=== REQUIREMENT ===
Find the line in the entries below that contains "grey notebook: 2 -> 4". Repeat it exactly, and every line after it through the line that contains "white stacking toy: 8 -> 7".

=== GIVEN DATA ===
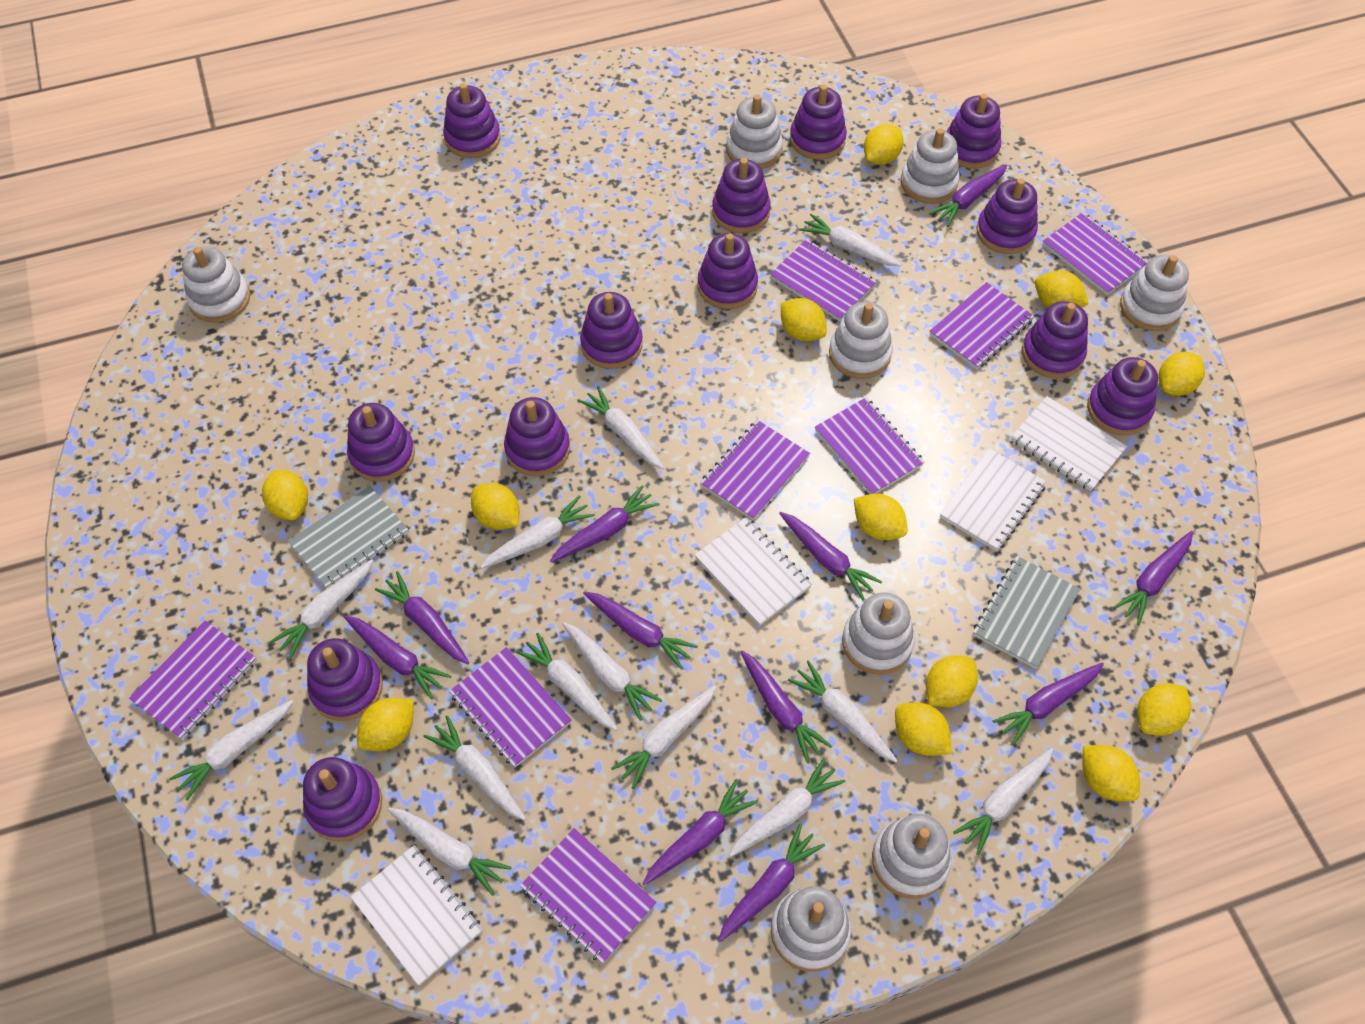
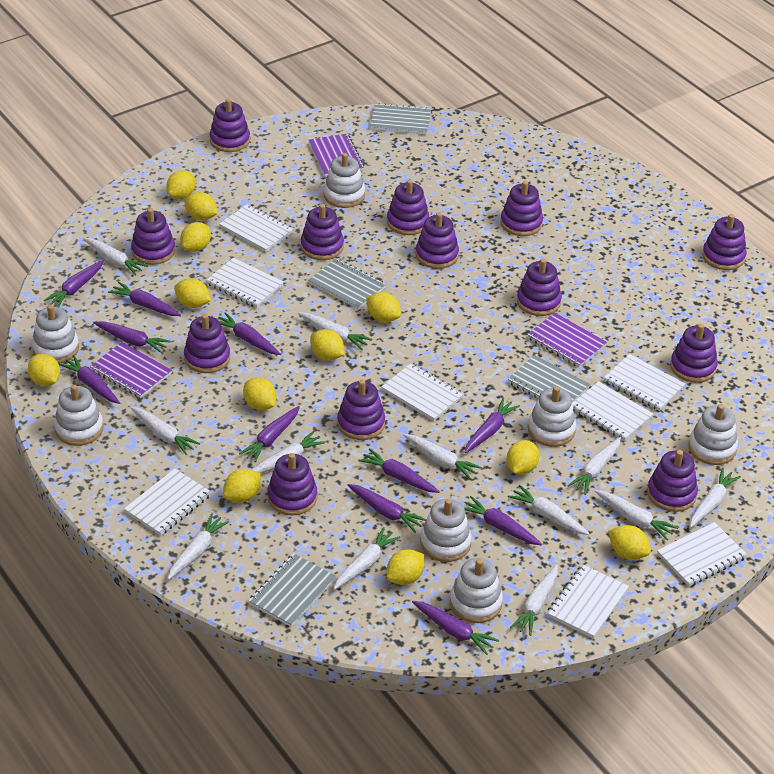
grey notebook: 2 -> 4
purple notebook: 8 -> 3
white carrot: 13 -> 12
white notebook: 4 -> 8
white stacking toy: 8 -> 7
---
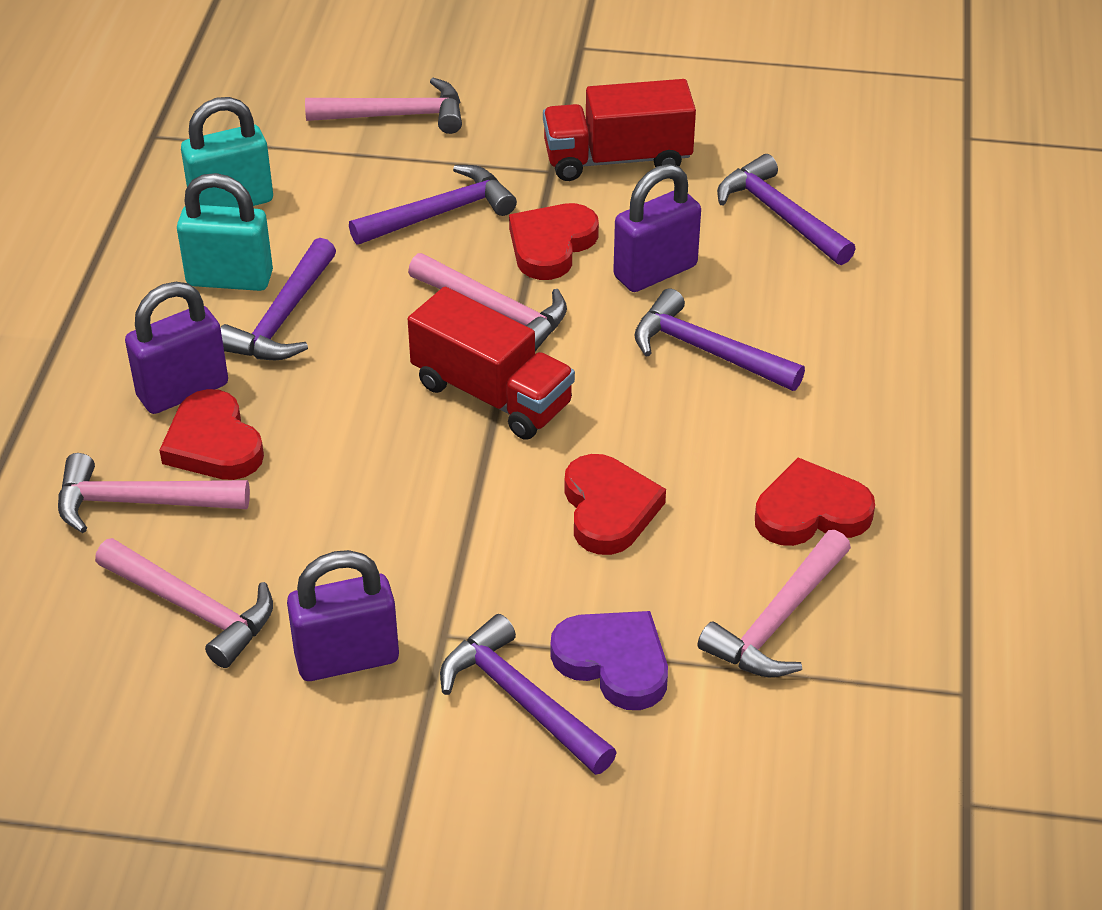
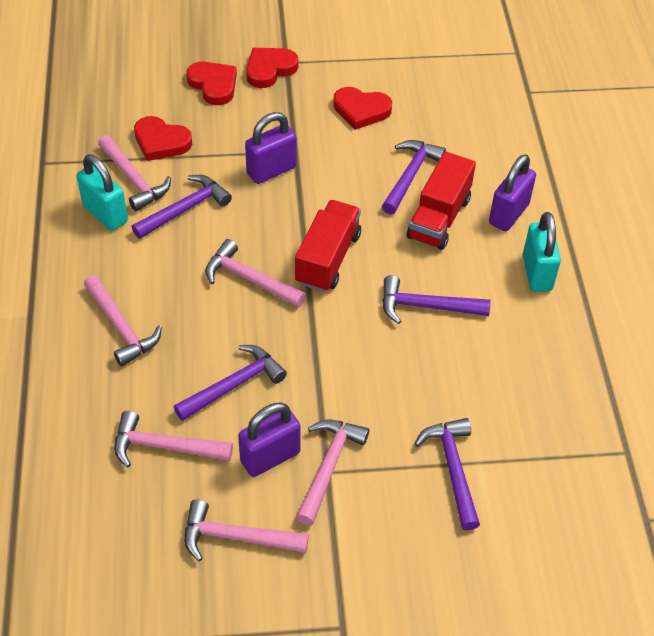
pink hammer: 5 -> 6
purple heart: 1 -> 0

=== FINISHED TASK ===
grey notebook: 2 -> 4
purple notebook: 8 -> 3
white carrot: 13 -> 12
white notebook: 4 -> 8
white stacking toy: 8 -> 7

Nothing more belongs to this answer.